*** RECORDS TO USE Section Begins ***

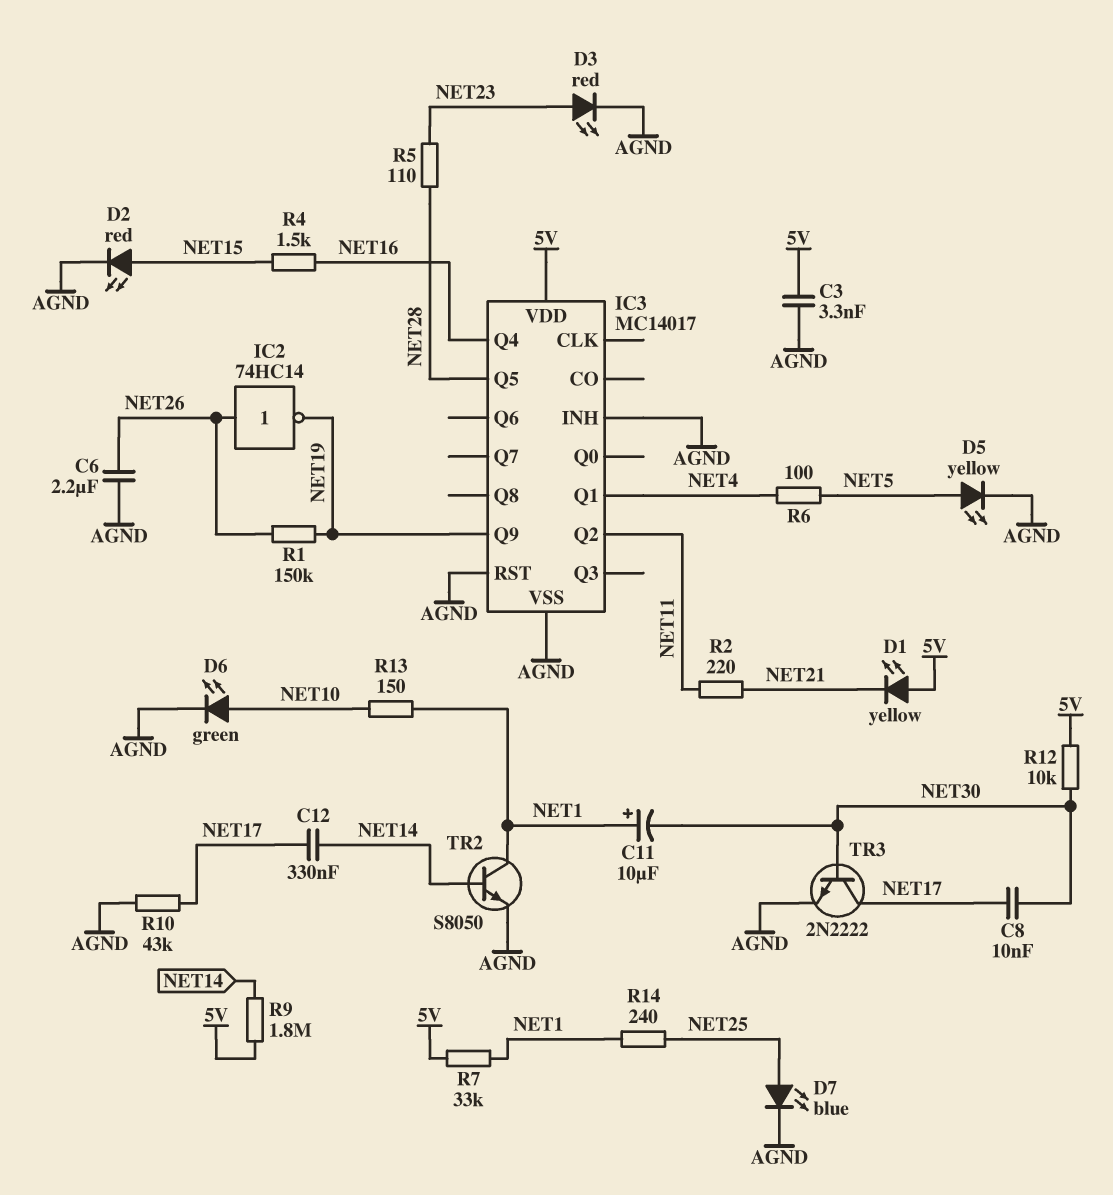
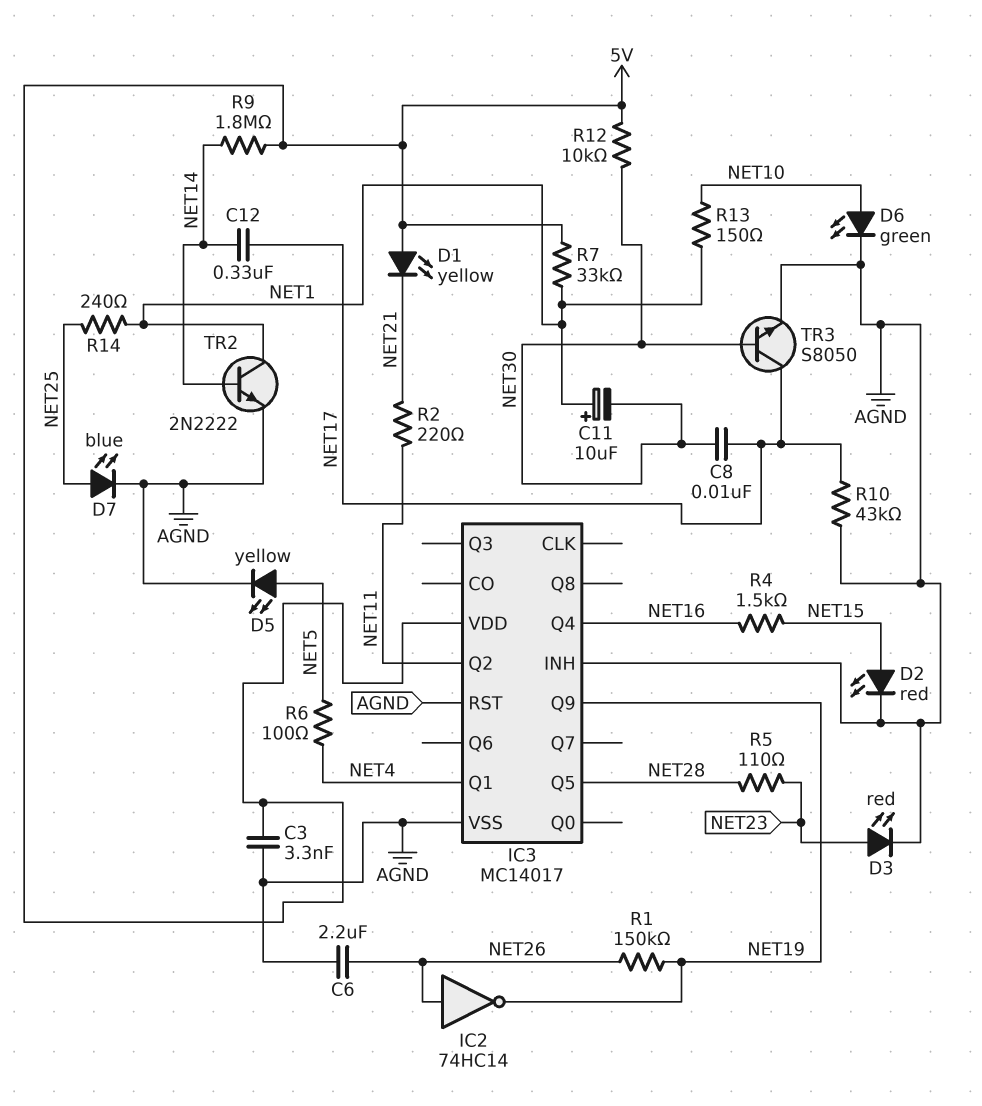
TR2: NPN S8050 (B NET14, C NET1, E AGND) -> NPN 2N2222 (B NET14, C NET1, E AGND)
TR3: NPN 2N2222 (B NET30, C NET17, E AGND) -> NPN S8050 (B NET30, C NET17, E AGND)

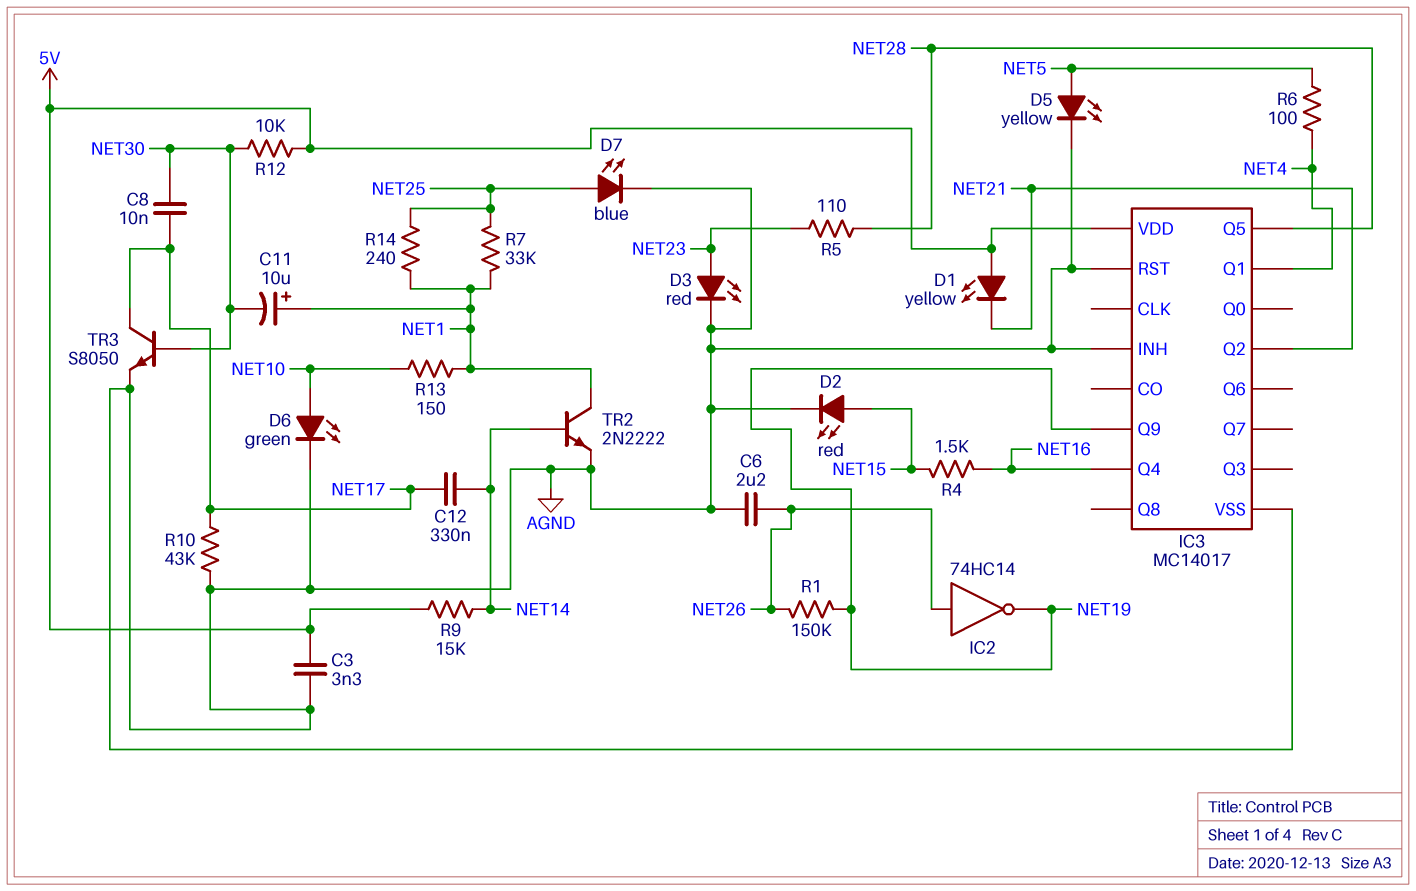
IC3 pin Q2: NET11 -> NET21
R2: 220 (NET11, NET21) -> none
R7: 33k (5V, NET1) -> 33k (NET1, NET25)
R9: 1.8M (5V, NET14) -> 15k (5V, NET14)

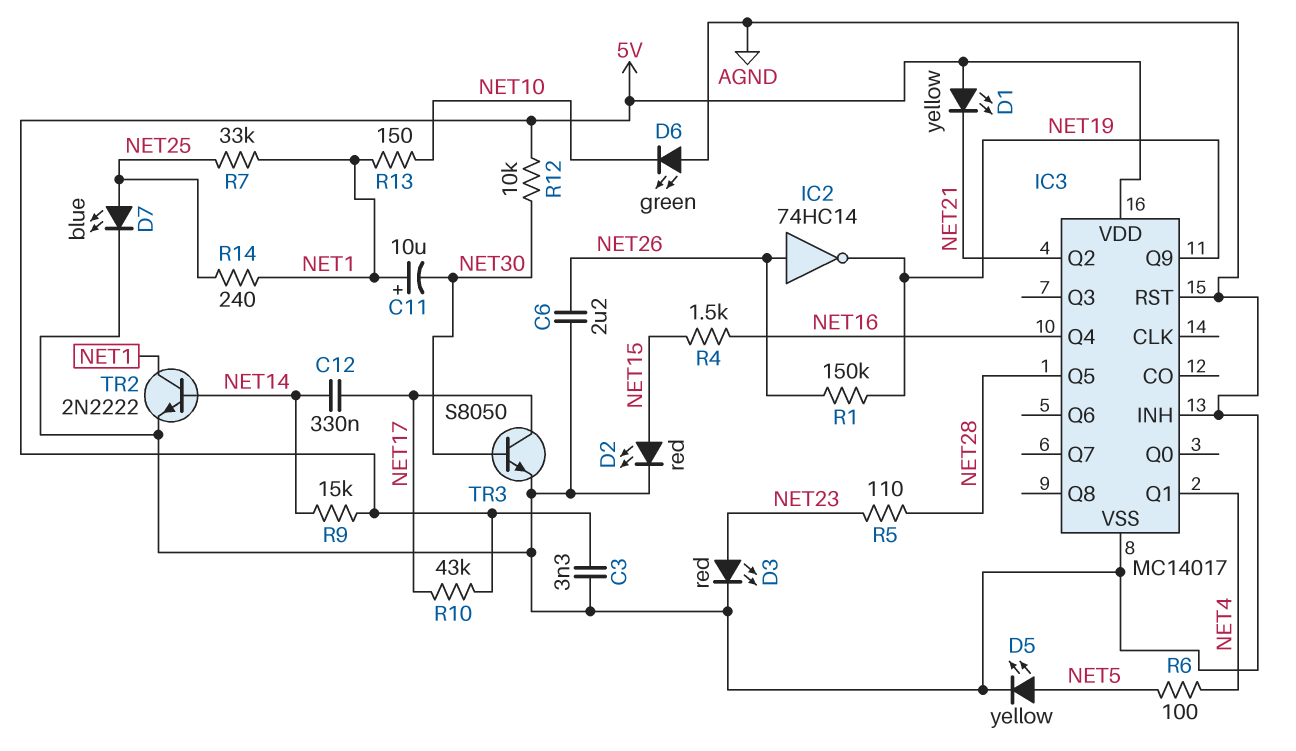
C8: 10nF (NET17, NET30) -> none
D6: LED green (A NET10, K AGND) -> LED green (A AGND, K NET10)
R10: 43k (AGND, NET17) -> 43k (5V, NET17)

*** RECORDS TO USE Section Ends ***

■ WHAT THIS TASK INVOLVES
Say again, word for word, every line from the one with "IC3 pin Q2: NET11 -> NET21" through the last line of the data above, minus the pictures.

■ EXERCISE ANSWER
IC3 pin Q2: NET11 -> NET21
R2: 220 (NET11, NET21) -> none
R7: 33k (5V, NET1) -> 33k (NET1, NET25)
R9: 1.8M (5V, NET14) -> 15k (5V, NET14)

C8: 10nF (NET17, NET30) -> none
D6: LED green (A NET10, K AGND) -> LED green (A AGND, K NET10)
R10: 43k (AGND, NET17) -> 43k (5V, NET17)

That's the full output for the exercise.